Object state change records

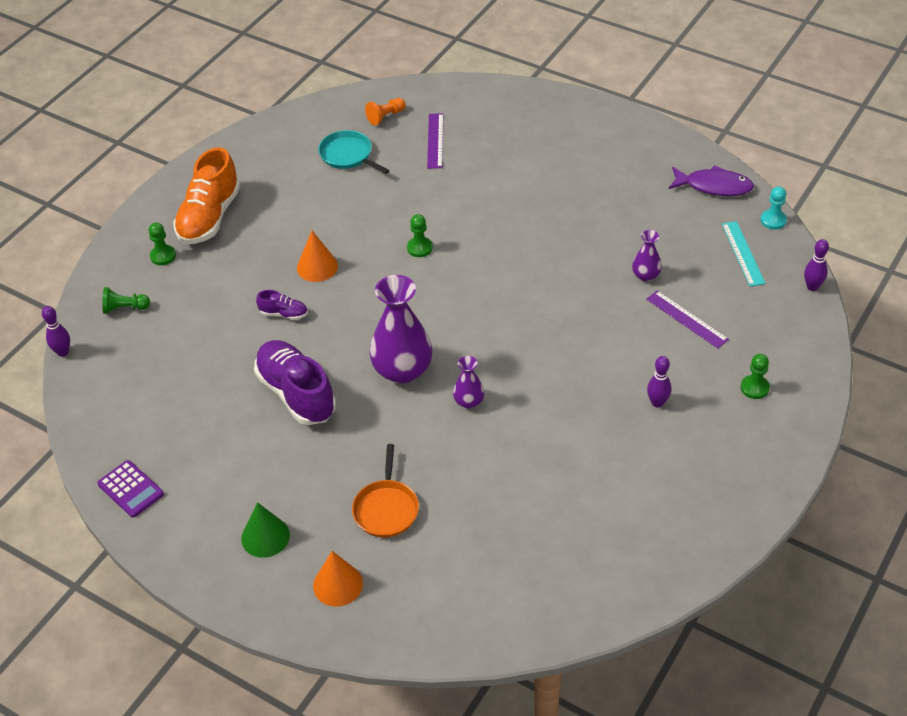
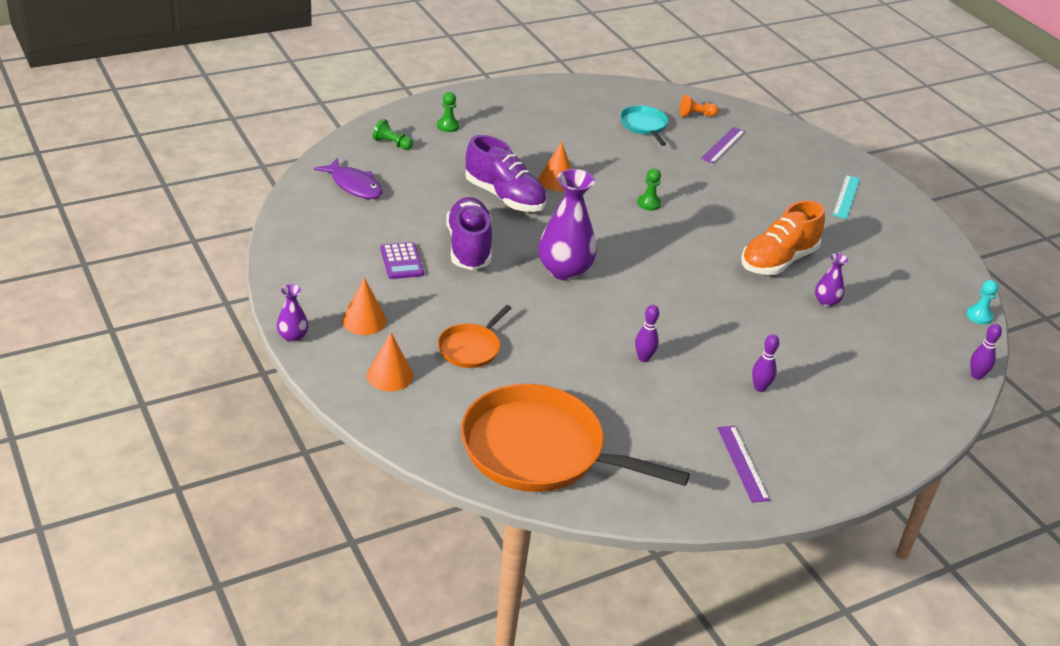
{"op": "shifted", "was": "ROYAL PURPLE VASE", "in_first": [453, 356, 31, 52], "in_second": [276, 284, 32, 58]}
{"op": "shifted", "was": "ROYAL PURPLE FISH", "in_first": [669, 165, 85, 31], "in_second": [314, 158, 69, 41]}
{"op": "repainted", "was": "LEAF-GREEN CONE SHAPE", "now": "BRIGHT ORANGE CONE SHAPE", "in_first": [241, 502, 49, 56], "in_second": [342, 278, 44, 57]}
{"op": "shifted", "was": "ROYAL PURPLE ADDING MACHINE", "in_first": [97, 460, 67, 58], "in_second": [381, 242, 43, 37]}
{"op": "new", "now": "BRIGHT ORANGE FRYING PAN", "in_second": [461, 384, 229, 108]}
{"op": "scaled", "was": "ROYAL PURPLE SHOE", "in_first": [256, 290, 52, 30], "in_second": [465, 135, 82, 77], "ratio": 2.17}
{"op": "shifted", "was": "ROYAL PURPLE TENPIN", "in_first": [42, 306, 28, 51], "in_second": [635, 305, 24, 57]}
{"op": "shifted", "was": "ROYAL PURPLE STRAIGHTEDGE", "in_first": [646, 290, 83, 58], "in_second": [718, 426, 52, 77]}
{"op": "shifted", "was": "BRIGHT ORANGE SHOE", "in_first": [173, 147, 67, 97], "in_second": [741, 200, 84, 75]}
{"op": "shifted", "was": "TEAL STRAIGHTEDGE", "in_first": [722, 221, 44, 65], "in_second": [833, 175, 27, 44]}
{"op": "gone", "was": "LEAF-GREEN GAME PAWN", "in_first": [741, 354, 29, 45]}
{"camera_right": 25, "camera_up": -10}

## Directions
Each entry above should be given again exactly, with its pictures omitted.

## Answer
{"op": "shifted", "was": "ROYAL PURPLE VASE", "in_first": [453, 356, 31, 52], "in_second": [276, 284, 32, 58]}
{"op": "shifted", "was": "ROYAL PURPLE FISH", "in_first": [669, 165, 85, 31], "in_second": [314, 158, 69, 41]}
{"op": "repainted", "was": "LEAF-GREEN CONE SHAPE", "now": "BRIGHT ORANGE CONE SHAPE", "in_first": [241, 502, 49, 56], "in_second": [342, 278, 44, 57]}
{"op": "shifted", "was": "ROYAL PURPLE ADDING MACHINE", "in_first": [97, 460, 67, 58], "in_second": [381, 242, 43, 37]}
{"op": "new", "now": "BRIGHT ORANGE FRYING PAN", "in_second": [461, 384, 229, 108]}
{"op": "scaled", "was": "ROYAL PURPLE SHOE", "in_first": [256, 290, 52, 30], "in_second": [465, 135, 82, 77], "ratio": 2.17}
{"op": "shifted", "was": "ROYAL PURPLE TENPIN", "in_first": [42, 306, 28, 51], "in_second": [635, 305, 24, 57]}
{"op": "shifted", "was": "ROYAL PURPLE STRAIGHTEDGE", "in_first": [646, 290, 83, 58], "in_second": [718, 426, 52, 77]}
{"op": "shifted", "was": "BRIGHT ORANGE SHOE", "in_first": [173, 147, 67, 97], "in_second": [741, 200, 84, 75]}
{"op": "shifted", "was": "TEAL STRAIGHTEDGE", "in_first": [722, 221, 44, 65], "in_second": [833, 175, 27, 44]}
{"op": "gone", "was": "LEAF-GREEN GAME PAWN", "in_first": [741, 354, 29, 45]}
{"camera_right": 25, "camera_up": -10}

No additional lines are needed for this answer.